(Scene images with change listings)

* * *

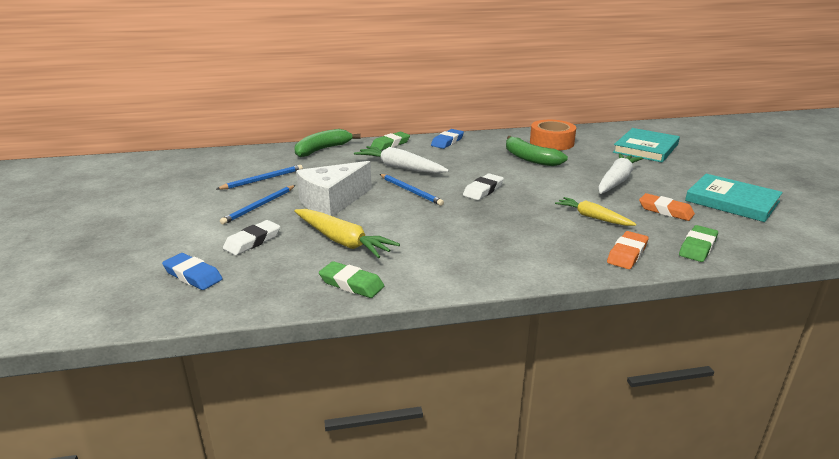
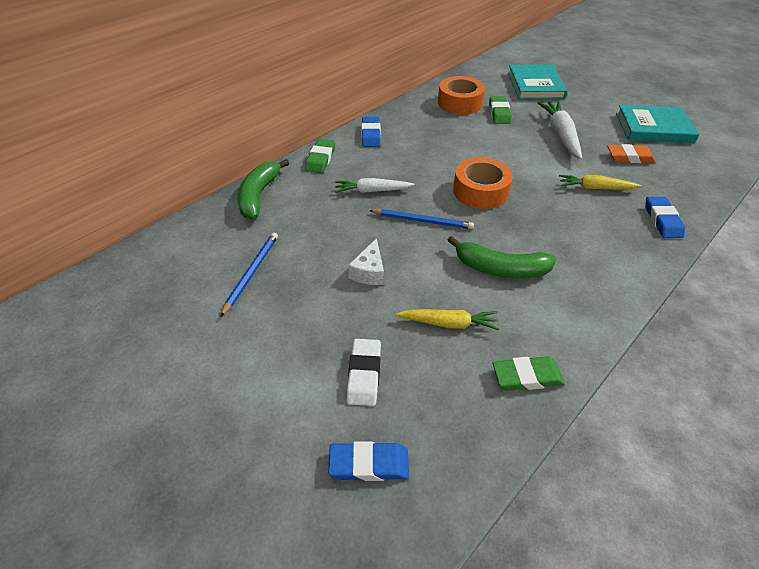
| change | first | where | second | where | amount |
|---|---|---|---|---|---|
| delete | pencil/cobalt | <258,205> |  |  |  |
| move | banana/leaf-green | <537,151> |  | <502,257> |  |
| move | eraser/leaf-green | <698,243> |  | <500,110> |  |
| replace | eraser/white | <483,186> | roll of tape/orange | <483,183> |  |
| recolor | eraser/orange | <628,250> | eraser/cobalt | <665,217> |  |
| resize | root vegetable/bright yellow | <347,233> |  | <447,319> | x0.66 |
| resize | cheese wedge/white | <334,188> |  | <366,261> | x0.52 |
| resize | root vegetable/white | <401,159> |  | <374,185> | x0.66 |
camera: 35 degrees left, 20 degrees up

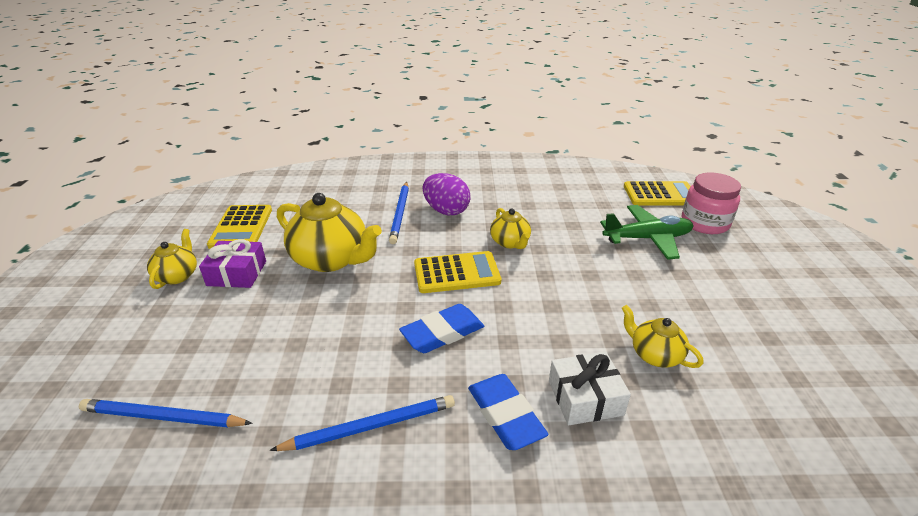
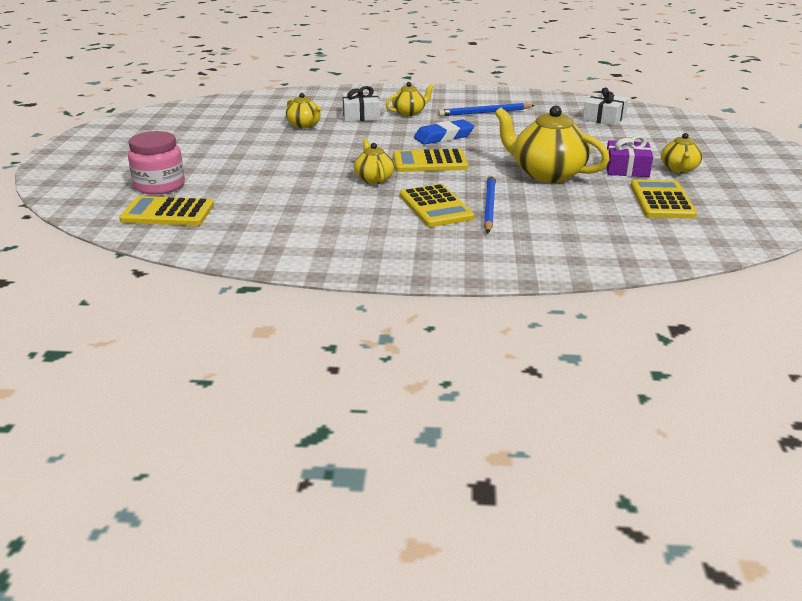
| change | first | where | second | where | amount |
|---|---|---|---|---|---|
| delete | toy plane/leaf-green | <647,232> |  |  |  |
| replace | pencil/cobalt | <166,413> | gift/white | <606,106> |  |
| replace | egg/royal purple | <447,194> | pocket calculator/bright yellow | <437,205> |  |
| replace | eraser/cobalt | <508,412> | china teapot/bright yellow | <409,99> |  |
camera: 175 degrees left, 5 degrees down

* * *

Your task ::
Beginning at the line that holds "delete | toy", write out word for word each line through the end of the records.

Task output ::
| delete | toy plane/leaf-green | <647,232> |  |  |  |
| replace | pencil/cobalt | <166,413> | gift/white | <606,106> |  |
| replace | egg/royal purple | <447,194> | pocket calculator/bright yellow | <437,205> |  |
| replace | eraser/cobalt | <508,412> | china teapot/bright yellow | <409,99> |  |
camera: 175 degrees left, 5 degrees down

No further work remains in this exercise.